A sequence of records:
= = =
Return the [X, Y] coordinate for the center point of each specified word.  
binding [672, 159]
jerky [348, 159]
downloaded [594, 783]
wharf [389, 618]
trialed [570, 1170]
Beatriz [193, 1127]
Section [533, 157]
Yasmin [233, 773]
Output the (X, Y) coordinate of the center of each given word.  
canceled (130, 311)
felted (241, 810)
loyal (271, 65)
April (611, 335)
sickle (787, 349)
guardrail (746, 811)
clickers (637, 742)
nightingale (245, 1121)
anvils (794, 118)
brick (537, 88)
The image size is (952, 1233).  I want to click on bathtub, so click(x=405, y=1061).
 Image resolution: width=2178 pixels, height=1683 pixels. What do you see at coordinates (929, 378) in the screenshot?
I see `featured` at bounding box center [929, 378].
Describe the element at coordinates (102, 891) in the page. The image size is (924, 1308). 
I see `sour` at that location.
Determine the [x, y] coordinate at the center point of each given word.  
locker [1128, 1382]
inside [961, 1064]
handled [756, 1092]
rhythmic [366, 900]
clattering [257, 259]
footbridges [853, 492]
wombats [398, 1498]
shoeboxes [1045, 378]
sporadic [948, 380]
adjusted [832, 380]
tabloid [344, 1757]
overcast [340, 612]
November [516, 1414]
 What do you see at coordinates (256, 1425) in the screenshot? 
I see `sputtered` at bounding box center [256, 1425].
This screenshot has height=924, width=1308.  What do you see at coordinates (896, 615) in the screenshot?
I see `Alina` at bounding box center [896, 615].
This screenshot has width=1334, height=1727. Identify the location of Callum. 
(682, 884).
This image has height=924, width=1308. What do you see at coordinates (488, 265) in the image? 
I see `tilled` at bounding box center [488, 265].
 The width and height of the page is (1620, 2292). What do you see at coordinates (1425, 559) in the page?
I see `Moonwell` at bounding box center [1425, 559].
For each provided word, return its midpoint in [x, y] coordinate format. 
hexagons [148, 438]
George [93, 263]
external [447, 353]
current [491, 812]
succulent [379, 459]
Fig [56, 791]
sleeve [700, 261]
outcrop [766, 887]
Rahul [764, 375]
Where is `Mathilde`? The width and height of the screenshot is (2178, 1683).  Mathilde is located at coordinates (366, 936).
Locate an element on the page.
= = =
WHAT TO DO:
Copy out the material word for word, beginning with the line that contains "Yasmin [233, 773]" and ending with the line that contains "(682, 884).", both lines included.

RIGHT ANSWER:
Yasmin [233, 773]
Output the (X, Y) coordinate of the center of each given word.  
canceled (130, 311)
felted (241, 810)
loyal (271, 65)
April (611, 335)
sickle (787, 349)
guardrail (746, 811)
clickers (637, 742)
nightingale (245, 1121)
anvils (794, 118)
brick (537, 88)
The image size is (952, 1233).  I want to click on bathtub, so click(x=405, y=1061).
 Image resolution: width=2178 pixels, height=1683 pixels. What do you see at coordinates (929, 378) in the screenshot?
I see `featured` at bounding box center [929, 378].
Describe the element at coordinates (102, 891) in the page. The image size is (924, 1308). 
I see `sour` at that location.
Determine the [x, y] coordinate at the center point of each given word.  
locker [1128, 1382]
inside [961, 1064]
handled [756, 1092]
rhythmic [366, 900]
clattering [257, 259]
footbridges [853, 492]
wombats [398, 1498]
shoeboxes [1045, 378]
sporadic [948, 380]
adjusted [832, 380]
tabloid [344, 1757]
overcast [340, 612]
November [516, 1414]
 What do you see at coordinates (256, 1425) in the screenshot? 
I see `sputtered` at bounding box center [256, 1425].
This screenshot has height=924, width=1308.  What do you see at coordinates (896, 615) in the screenshot?
I see `Alina` at bounding box center [896, 615].
This screenshot has width=1334, height=1727. Identify the location of Callum. 
(682, 884).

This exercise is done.